Exercise directions: Can you find each line of the data that contains the string "kern" and copy those lines out in full?

[Stored entries]
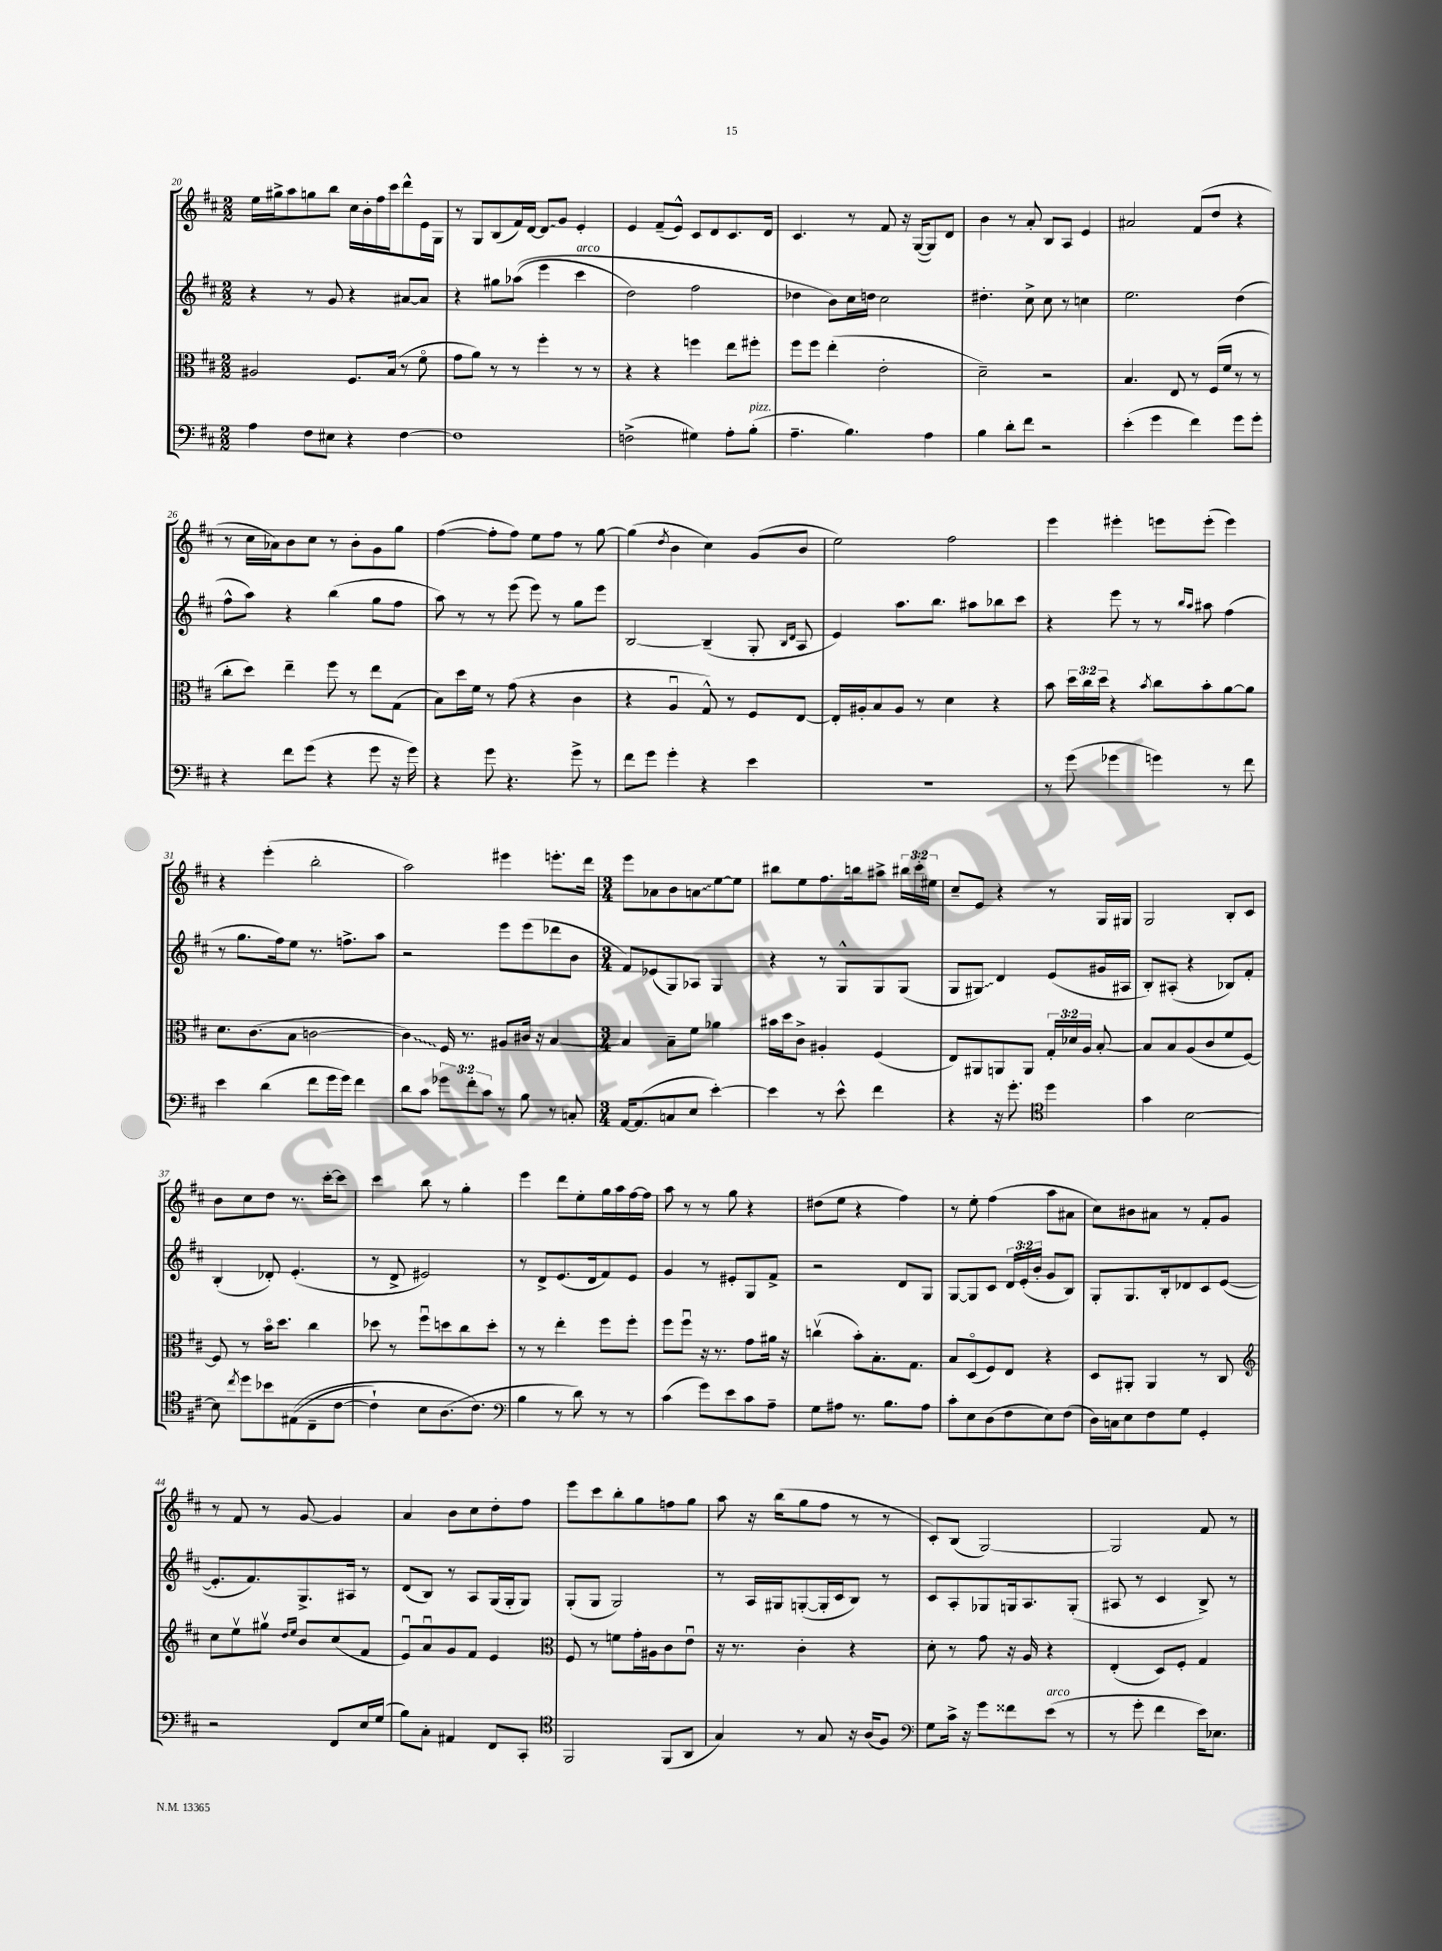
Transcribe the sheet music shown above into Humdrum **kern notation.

**kern	**kern	**kern	**kern
*staff4	*staff3	*staff2	*staff1
*clefF4	*clefC3	*clefG2	*clefG2
*k[f#c#]	*k[f#c#]	*k[f#c#]	*k[f#c#]
*M2/2	*M2/2	*M2/2	*M2/2
4A\	2A#/	4r	16ee\LL
.	.	.	16gg#^\J
.	.	.	8aa\
8F#\L	.	8r	8gg\
8E#\J	.	8g/	8bb\J
4r	8.F#/L	4r	16cc#\LL
.	.	.	16b'\
.	.	.	16ff#\
.	(16B/Jk	.	16ccc#\J
[4F#\	8r	[8a#/L	8ddd^^\
.	8f#o\	8a#/]J	16e\L
.	.	.	16G\JJ
=	=	=	=
1F#]	8g\L	4r	8r
.	8a\J)	.	8G/L
.	8r	8gg#\L	(8B/
.	8r	&((8aa-\J	16f#/L)
.	.	.	[16d/JJ
.	4ff#'\	4eee\	8d/]L
.	.	.	8g/J
.	8r	4ccc#\	4e'/
.	8r	.	.
=	=	=	=
(2F^\	4r	2dd\)	4e/
.	4r	.	(8f#~/L
.	.	.	8e^^/J)
4G#\)	4ff\	2ff#\	8c#/L
.	.	.	8d/
8A'\L	8ee\L	.	8.c#/
(8B'\J	8ff#'\J	.	.
.	.	.	16d/Jk
=	=	=	=
4.A~\	8ff#\L	4dd-\	4.c#/
.	8ff#\J	.	.
.	(4ee'\	8b\L&)	.
4.B\)	.	16cc#\L	8r
.	.	16dd\JJ	.
.	2e'\	2cc#\	8f#/
.	.	.	16r
.	.	.	([16G/LK
4A\	.	.	8G/])
.	.	.	8d/J
=	=	=	=
4B\	2d~\)	4.dd#'\	4b\
8d'\L	.	.	8r
8f#\J	.	8cc#^\	8a'/
2r	2r	8cc#\	8B/L
.	.	8r	8A/J
.	.	4cc\	4e/
=	=	=	=
(4e'\	4.B/	2.ee\	2a#/
4g\	.	.	.
.	8E/	.	.
4f#\)	8r	.	(8f#/L
.	(16F#/LL	.	8dd/J
.	16f#/JJ	.	.
8g\L	8r	(4dd\	4r
8g'\J	8r	.	.
=	=	=	=
4r	8cc#'\L	8ff#^^\L	8r
.	8dd\J)	8aa\J)	16cc#\LL
.	.	.	16a-\J)
8f#\L	4ee~\	4r	8b\
(8g\J	.	.	8cc#\J
4r	8ff#\	(4bb\	8r
.	8r	.	8b'\L
8g\	8ee\L	8gg\L	8g\
16r	(8G\J	8ff#\J	8gg\J
16g\)	.	.	.
=	=	=	=
4r	8B\L)	8aa\)	([4ff#\
.	16dd\L	8r	.
.	16f#\JJ	.	.
8g\	8r	8r	8ff#'\]L
4.r	(8g\	(8eee\	8ff#\J)
.	4r	8eee\)	8ee\L
.	.	8r	8ff#\J
8g^\	4c#\	8gg\L	8r
8r	.	8eee\J	[8gg\
=	=	=	=
8f#\L	4r	[2B/	(4gg\]
8g\J	.	.	.
.	.	.	8qdd/
4g'\	4Au/	.	4b\
4r	8G^^/)	(4B~/]	4cc#\)
.	8r	.	.
4e\	8F#/L	8G'/	(8g/L
.	.	16qqB/LL	.
.	.	16qqd/JJ	.
.	[8E/J	8A/	8b/J
=	=	=	=
1r	16E'/]LL	4e/)	2ee\)
.	16A#'/J	.	.
.	8B/	.	.
.	8A#/J	8.aa\L	.
.	8r	.	.
.	.	8.bb\J	.
.	4d\	.	2ff#\
.	.	8aa#\L	.
.	4r	8bb-\	.
.	.	8ccc#\J	.
=	=	=	=
8r	8b\	4r	4eee\
(8g\	24dd\LL	.	.
.	24cc#\	.	.
.	24dd\JJ	.	.
4g-\	4r	8eee\	4eee#'\
.	.	8r	.
.	8qb/	.	.
4g\)	8cc#\L	8r	8eee\L
.	.	16qqbb/LL	.
.	.	16qqaa/JJ	.
.	8b'\	8aa#\	(8eee'\J
8r	[8a\	(4ff#\	4eee\)
8f#\	8a\]J	.	.
=	=	=	=
4e\	8.d\L	8r	4r
.	.	8.gg\L	.
.	(8.c#\	.	.
(4d\	.	.	(4eee'\
.	.	16ff#\k)	.
.	8B\J	8ee\J	.
8f#\L	[2c\	8.r	2bb'\
16g\L	.	.	.
16g\JJ)	.	8.ff^\L	.
4f#\	.	.	.
.	.	8aa\J	.
=	=	=	=
8d\L	4c\])	2r	2aa\)
8c#\J	.	.	.
12g-\L	16F#/	.	.
.	8.r	.	.
12f#'\	.	.	.
12c#\J	.	.	.
8r	8A#/L	8eee\L	4eee#\
8B\	16c#/Jk	(8eee\	.
.	16r	.	.
8r	[4B/	8ddd-\	8.eee'\L
8C'/	.	8b\J	.
.	.	.	16ddd\Jk
=	=	=	=
*M3/4	*M3/4	*M3/4	*M3/4
[16AA/LK	4B/]	8f#/L)	8eee\L
(8.AA/]	.	.	.
.	.	(8e-/	8a-\
8C/	8B~\L	8G/)	8b\
8E/J	8f#\J	8A-/J	8a\
[4e'\)	4a-\	4G/	[8ee\
.	.	.	8ee\]J
=	=	=	=
4e\]	16b#\LL	4r	8bb#\L
.	16dd\J	.	.
.	8c#^\J	.	8ee\
8r	4A#'/	8r	8.ff#\
8e^^\	.	8G^^/L	.
.	.	.	16bb\k
4f#\	(4F#/	8G/	8aa#^\J
.	.	(8G/J	24bb#\LL
.	.	.	24ccc#'\
.	.	.	24ee#\JJ
=	=	=	=
4r	8E/L)	8G/L	8cc#~/L
.	8AA#/	8G#/J)	8e/J
16r	8AA/	4d/	4r
8.g'\	.	.	.
.	8AA/J	.	.
*clefC4	*	*	*
4dd\	24G'/LL	(8e/L	8r
.	24d-/	.	.
.	24A/JJ	.	.
.	[8B'/	16g#/L	16G/LL
.	.	16A#/JJ	16G#/JJ
=	=	=	=
4g\	8B/]L	8B'/L)	2G/
.	8B/	(8A#'/J	.
[2B\	(8A/	4r	.
.	8c#/	.	.
.	8f#/	8B-/L)	8B'/L
.	[8F#/J)	8f#'/J	8c#/J
=	=	=	=
8B\]	8F#/]	(4B'/	8b\L
8qcc#/	.	.	.
8dd\L	8r	.	8cc#\
8b-\	16bo\LK	8d-'/)	8dd\J
.	8.dd\J	.	.
&((8E#\	.	(4.e'/	8.r
8C#~\	4cc#\	.	.
.	.	.	[16ccc#'\LK
[8c#\J	.	.	8ccc#\]J
=	=	=	=
4c#`\])	8dd-\	8r	4ccc#\
.	8r	8d^/	.
8B\L	8ff#u\L	2e#/)	8bb\
(8.A\	8dd\	.	8r
.	8cc#\	.	4gg'\
8.c#\J&)	.	.	.
.	8dd'\J	.	.
=	=	=	=
*clefF4	*	*	*
4B\	8r	8r	4eee\
.	8r	8d^/L	.
8r	4ee'\	(8.e/	8ddd\L
8d\)	.	.	8ee'\
.	.	16d/k	.
8r	8ff#\L	8f#/)	16gg\L
.	.	.	16aa\
8r	8ff#'\J	8e/J	[16ff#\
.	.	.	16ff#\]JJ
=	=	=	=
(4c#\	8ff#\L	4g/	8aa\
.	8ff#u\J	.	8r
8g\L)	16r	8r	8r
.	8.r	.	.
8e\	.	8e#'/L	8gg\
8c#\	8g\L	8G/	4r
8A~\J	16a#\Jk	8f#^/J	.
.	16r	.	.
=	=	=	=
8G\L	(4ccv\	2r	(8dd#\L
8A#\J	.	.	8ee\J
8.r	8b'\L)	.	4r
.	8.B'\	.	.
8.B\L	.	.	.
.	.	8d/L	4ff#\)
.	8.G\J	.	.
8A#\J	.	8G/J	.
=	=	=	=
8c#'\L	8B/L	[8G/L	8r
8E\	(8Do/	8G/]	8ee'\
(8D\	8F#/)	8c#/J	(4ff#\
8F#\	8E/J	24d/LL	.
.	.	(24e'/	.
.	.	24b'/JJ	.
8E\)	4r	8g/L	8aa\L
(8F#\J	.	8B/J)	8a#\J
=	=	=	=
16D\LL)	8D/L	8G'/L	8cc#\L)
16C\J	.	.	.
8E\	8AA#'/J	8.G/	8b#\
8F#\	4AA#/	.	8a#\J
.	.	16B'/k	.
8G\J	.	8d-/	8r
4GG'/	8r	8c#/	8f#'/L
.	8C#/	([8e/J	8g/J
=	=	=	=
*	*clefG2	*	*
2r	8cc#\L	8.e'/]L	8r
.	8eev\	.	8f#/
.	.	8.f#/)	.
.	8gg#v\J	.	8r
.	16qqdd/LL	.	.
.	16qqee/JJ	.	.
.	8b/L	8.G^/	[8g/
8FF#/L	(8cc#/	.	4g/]
.	.	16A#/Jk	.
16E/L	8f#/J	8r	.
(16G/JJ	.	.	.
=	=	=	=
8B\L)	8eu/L)	(8d/L	4a/
8C#'\J	8au/	8B/J)	.
4AA#/	8g/	8r	8b\L
.	8f#/J	8A/L	8cc#\
8FF#/L	4e/	(16G/L	8dd'\
.	.	16G'/J	.
8CC#'/J	.	8G/J)	8ff#\J
=	=	=	=
*clefC4	*clefC3	*	*
2FF#/	8F#/	(8G'/L	8eee\L
.	8r	8G/J	8ccc#\
.	8f\L	2G/)	8bb'\
.	16g'\L	.	8gg\
.	16A#\J	.	.
(8FF#/L	8c#\	.	8ff\
8AA/J	8eu\J	.	8gg\J
=	=	=	=
4G/)	16r	8r	8aa\
.	8.r	.	.
.	.	16A/LL	16r
.	.	16G#/J	(16bb\LK
8r	4c#'\	([8G'/	8gg\
8G/	.	16G'/]L	8ff#\J
.	.	16c#/J	.
16r	4r	8B/J)	8r
(16A/LK	.	.	.
8F#/J)	.	8r	8r
=	=	=	=
*clefF4	*	*	*
8G\L	8d'\	8c#/L	8c#'/L)
16c#^\Jk	8r	8A'/	(8B/J
16r	.	.	.
8g\L	8g\	8G-/	[2G/)
8f##\	16r	16G/k	.
.	16A/	8.A/	.
(8e\J	4r	.	.
8r	.	(8G'/J	.
=	=	=	=
8r	(4E'/	8A#/	2G/]
8g'\	.	8r	.
4f#\	8D/L)	4c#/	.
.	8F#'/J	.	.
16e\LK)	4G/	8B^/)	8f#/
8.E-\J	.	.	.
.	.	8r	8r
==	==	==	==
*-	*-	*-	*-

Complete response:
Transcribe the sheet music shown above into Humdrum **kern notation.
**kern	**kern	**kern	**kern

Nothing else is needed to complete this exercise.